Only the lines holding the word "added" are wanted; copy each of them from the listing.

START EXERCISE DATA

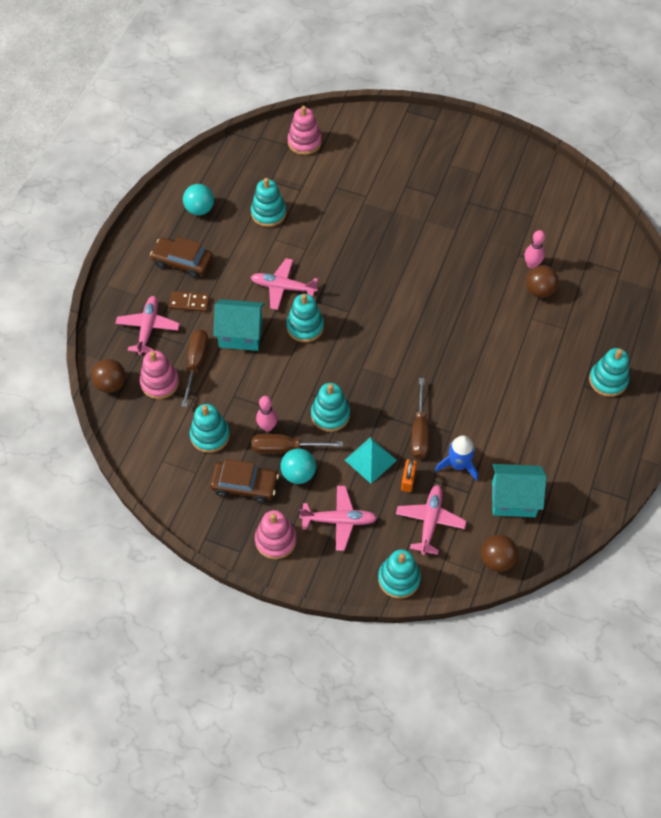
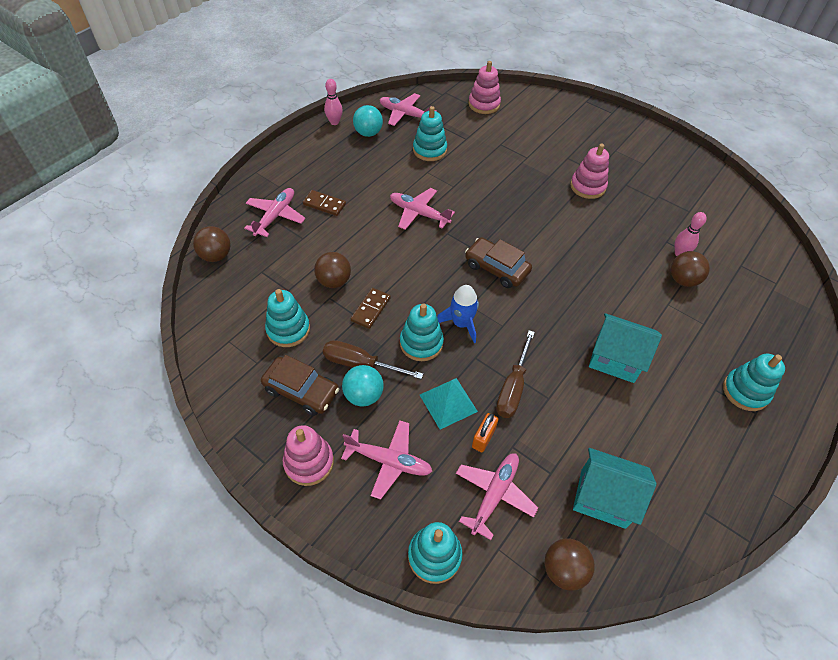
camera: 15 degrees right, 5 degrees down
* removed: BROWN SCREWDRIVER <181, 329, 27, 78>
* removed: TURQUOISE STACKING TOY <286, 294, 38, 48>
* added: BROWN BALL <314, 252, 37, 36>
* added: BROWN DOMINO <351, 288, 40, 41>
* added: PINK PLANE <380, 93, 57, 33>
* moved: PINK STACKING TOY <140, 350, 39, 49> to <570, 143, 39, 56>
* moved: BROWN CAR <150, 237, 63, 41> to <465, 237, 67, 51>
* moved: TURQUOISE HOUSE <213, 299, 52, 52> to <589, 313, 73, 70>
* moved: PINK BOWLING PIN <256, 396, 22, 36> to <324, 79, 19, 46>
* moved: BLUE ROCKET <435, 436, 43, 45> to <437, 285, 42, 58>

END EXERCISE DATA

● **YOUR SOLUTION**
* added: BROWN BALL <314, 252, 37, 36>
* added: BROWN DOMINO <351, 288, 40, 41>
* added: PINK PLANE <380, 93, 57, 33>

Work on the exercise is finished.